--- start of Provided records ---

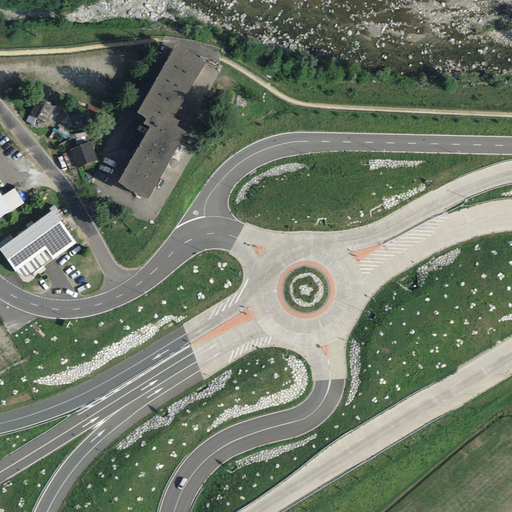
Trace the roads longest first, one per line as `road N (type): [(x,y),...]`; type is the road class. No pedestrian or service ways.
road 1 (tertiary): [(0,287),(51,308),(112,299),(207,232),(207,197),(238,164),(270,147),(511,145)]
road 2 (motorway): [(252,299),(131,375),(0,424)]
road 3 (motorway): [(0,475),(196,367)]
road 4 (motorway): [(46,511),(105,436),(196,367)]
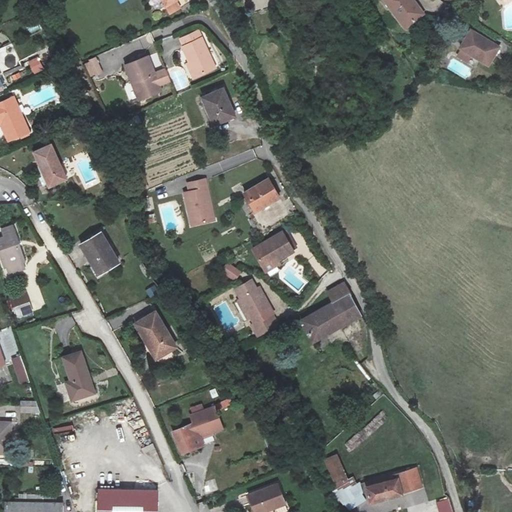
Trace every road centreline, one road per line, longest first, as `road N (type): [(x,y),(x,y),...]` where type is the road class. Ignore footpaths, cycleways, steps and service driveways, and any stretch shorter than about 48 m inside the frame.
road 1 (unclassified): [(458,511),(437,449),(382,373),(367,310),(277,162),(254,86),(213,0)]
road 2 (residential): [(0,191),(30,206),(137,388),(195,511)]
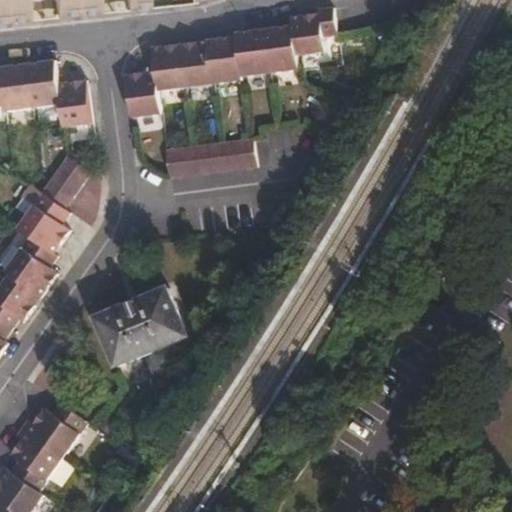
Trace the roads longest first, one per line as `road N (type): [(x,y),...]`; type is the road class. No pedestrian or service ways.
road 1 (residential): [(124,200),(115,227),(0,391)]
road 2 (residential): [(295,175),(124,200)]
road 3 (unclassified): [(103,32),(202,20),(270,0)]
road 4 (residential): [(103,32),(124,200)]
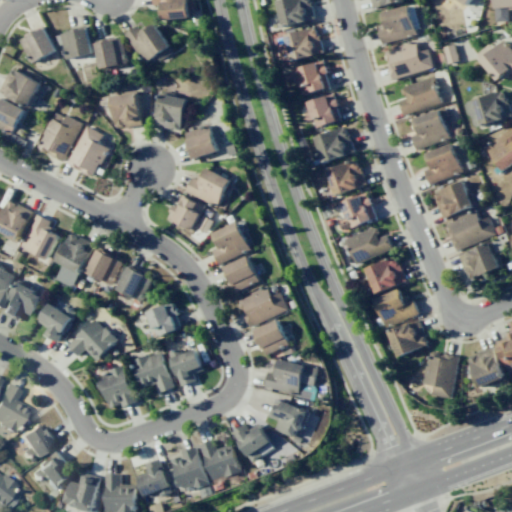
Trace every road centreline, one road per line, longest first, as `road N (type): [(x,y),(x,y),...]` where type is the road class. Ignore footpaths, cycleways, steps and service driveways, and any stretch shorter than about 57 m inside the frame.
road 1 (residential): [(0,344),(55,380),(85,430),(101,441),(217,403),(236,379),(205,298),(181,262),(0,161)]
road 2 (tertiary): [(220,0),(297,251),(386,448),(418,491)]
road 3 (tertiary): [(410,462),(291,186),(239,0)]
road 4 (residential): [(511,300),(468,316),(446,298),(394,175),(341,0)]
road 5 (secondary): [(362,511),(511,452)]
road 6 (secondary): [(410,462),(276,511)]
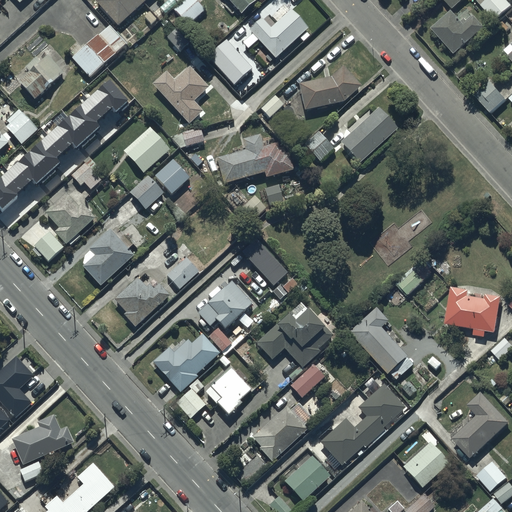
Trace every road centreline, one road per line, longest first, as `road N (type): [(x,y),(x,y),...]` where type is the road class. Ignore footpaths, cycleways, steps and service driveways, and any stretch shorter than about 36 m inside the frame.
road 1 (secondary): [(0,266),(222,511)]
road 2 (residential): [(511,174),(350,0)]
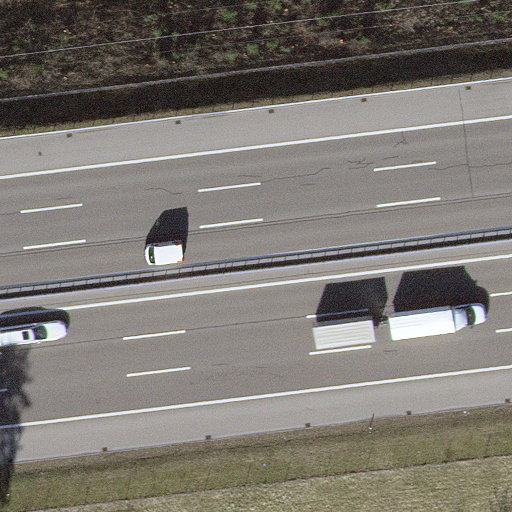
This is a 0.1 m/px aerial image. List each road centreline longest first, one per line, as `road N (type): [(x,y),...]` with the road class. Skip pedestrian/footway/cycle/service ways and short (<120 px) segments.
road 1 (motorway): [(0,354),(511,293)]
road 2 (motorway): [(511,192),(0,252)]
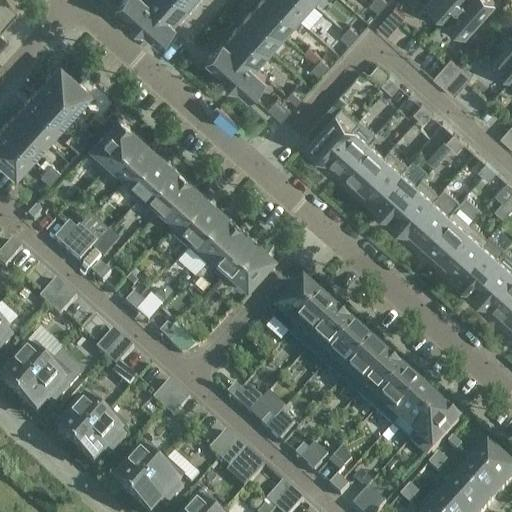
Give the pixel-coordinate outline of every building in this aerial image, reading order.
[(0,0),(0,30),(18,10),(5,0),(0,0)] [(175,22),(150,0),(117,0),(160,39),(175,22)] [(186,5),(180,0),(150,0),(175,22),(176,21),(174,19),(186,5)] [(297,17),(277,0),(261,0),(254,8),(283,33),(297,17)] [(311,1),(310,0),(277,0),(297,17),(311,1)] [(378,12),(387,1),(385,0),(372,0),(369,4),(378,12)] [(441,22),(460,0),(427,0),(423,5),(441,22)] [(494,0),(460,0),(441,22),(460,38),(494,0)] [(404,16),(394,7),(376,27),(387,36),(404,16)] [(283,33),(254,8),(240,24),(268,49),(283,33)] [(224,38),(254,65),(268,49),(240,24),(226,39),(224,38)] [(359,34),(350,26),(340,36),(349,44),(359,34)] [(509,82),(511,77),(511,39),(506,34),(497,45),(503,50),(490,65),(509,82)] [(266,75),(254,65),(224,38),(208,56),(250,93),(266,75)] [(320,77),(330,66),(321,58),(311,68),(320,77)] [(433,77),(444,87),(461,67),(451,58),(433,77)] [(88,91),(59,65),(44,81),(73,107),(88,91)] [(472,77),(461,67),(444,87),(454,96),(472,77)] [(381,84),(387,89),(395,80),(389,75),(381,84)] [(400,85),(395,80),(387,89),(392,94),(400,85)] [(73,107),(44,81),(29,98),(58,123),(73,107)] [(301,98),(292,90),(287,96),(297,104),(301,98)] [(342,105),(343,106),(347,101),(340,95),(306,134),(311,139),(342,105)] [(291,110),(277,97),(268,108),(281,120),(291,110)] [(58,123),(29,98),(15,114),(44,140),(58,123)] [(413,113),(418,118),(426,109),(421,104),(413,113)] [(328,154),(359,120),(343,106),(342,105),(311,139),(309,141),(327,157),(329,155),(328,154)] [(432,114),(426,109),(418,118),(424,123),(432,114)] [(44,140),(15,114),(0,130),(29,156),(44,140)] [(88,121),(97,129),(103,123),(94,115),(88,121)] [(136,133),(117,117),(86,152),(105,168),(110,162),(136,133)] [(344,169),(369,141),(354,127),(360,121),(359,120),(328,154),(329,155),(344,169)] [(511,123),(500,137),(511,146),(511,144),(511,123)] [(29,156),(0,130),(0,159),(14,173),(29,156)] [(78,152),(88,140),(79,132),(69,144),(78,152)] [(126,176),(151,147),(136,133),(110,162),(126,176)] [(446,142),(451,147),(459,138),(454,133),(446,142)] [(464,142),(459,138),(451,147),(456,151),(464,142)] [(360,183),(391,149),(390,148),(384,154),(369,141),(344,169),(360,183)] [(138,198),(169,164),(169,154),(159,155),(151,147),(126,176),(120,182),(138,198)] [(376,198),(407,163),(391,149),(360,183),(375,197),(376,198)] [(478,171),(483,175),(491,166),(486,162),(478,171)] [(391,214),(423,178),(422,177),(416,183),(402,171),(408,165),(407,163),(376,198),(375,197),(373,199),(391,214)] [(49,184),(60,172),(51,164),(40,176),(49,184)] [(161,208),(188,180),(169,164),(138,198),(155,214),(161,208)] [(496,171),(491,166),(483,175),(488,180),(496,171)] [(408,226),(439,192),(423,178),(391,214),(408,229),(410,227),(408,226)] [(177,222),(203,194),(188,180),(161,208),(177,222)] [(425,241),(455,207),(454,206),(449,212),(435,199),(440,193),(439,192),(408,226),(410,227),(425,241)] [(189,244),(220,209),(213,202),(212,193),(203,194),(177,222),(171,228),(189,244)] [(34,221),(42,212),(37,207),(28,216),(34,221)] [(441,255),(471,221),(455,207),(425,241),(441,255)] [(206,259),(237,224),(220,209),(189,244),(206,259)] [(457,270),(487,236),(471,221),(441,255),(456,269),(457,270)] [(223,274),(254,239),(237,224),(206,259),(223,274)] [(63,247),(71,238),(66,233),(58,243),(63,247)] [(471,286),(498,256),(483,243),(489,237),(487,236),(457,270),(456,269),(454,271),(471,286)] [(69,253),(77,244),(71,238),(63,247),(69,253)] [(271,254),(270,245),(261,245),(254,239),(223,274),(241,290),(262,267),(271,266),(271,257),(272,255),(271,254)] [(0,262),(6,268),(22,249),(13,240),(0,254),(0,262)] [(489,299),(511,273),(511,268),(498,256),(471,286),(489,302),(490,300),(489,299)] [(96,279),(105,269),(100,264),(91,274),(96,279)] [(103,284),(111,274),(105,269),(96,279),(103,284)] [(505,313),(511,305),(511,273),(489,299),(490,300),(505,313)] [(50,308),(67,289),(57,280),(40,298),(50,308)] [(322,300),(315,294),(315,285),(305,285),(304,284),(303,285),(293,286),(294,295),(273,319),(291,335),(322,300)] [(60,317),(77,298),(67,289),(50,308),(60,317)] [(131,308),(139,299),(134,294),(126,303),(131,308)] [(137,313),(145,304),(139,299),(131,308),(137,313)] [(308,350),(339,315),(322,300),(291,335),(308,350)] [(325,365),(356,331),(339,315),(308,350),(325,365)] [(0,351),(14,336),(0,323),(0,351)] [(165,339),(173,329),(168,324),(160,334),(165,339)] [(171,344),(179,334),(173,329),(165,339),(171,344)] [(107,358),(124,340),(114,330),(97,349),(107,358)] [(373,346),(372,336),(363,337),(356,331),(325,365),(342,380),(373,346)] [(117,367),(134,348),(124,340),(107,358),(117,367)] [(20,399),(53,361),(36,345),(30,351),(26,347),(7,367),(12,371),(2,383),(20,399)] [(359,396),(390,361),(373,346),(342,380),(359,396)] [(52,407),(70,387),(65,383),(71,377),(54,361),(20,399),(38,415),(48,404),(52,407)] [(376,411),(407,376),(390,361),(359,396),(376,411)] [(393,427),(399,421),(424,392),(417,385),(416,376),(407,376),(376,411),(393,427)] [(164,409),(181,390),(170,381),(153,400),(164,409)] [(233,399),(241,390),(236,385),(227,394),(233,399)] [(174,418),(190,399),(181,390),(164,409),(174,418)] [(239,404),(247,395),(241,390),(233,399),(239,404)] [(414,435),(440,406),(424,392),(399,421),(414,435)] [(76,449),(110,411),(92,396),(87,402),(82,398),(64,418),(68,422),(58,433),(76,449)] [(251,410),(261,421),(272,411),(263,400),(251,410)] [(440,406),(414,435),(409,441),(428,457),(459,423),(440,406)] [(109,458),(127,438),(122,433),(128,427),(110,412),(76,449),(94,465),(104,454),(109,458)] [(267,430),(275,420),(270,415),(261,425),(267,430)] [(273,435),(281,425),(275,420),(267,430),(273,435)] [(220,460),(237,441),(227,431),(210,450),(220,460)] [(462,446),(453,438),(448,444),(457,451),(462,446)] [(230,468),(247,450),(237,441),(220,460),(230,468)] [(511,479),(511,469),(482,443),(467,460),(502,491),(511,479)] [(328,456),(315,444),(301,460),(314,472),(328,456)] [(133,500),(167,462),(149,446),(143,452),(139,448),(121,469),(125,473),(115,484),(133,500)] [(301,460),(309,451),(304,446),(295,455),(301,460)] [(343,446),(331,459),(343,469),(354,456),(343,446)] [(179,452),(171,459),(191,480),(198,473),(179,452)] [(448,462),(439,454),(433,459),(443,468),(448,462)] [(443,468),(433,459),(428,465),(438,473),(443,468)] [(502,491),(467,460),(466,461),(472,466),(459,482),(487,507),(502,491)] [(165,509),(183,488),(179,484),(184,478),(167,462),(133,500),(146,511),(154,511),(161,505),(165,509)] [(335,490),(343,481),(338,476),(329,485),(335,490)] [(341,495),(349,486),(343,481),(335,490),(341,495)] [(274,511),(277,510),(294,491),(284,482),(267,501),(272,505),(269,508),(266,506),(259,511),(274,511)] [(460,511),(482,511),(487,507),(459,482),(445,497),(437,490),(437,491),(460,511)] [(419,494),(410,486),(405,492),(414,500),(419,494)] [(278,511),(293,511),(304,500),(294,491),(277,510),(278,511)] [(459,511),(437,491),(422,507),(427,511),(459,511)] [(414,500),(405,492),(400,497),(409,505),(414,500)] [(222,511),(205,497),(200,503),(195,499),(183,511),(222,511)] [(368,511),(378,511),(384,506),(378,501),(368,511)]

--- end of Provided records ---

> _Prompt_:
Lay out everything from the start of the records down to the line containing "road 2 (residential): [(0,191),(30,206),(137,388),(195,511)]", including that line, as a JSON list of strings with one string per line. Skip blank lines and leave the pictures out.

> _Output below_:
[
  "Trace the roads longest first, one per line as `road N (type): [(x,y),...]`; type is the road class. No pedestrian or service ways.",
  "road 1 (tertiary): [(0,287),(51,308),(112,299),(207,232),(207,197),(238,164),(270,147),(511,145)]",
  "road 2 (motorway): [(252,299),(131,375),(0,424)]",
  "road 3 (motorway): [(0,475),(196,367)]",
  "road 4 (motorway): [(46,511),(105,436),(196,367)]",
  "Trace every road centreline, one road per line, longest first, as `road N (type): [(x,y),(x,y),...]` where type is the road class. Ignore footpaths, cycleways, steps and service driveways, and any stretch shorter than about 48 m inside the frame.",
  "road 1 (unclassified): [(458,511),(437,449),(382,373),(367,310),(277,162),(254,86),(213,0)]",
  "road 2 (residential): [(0,191),(30,206),(137,388),(195,511)]"
]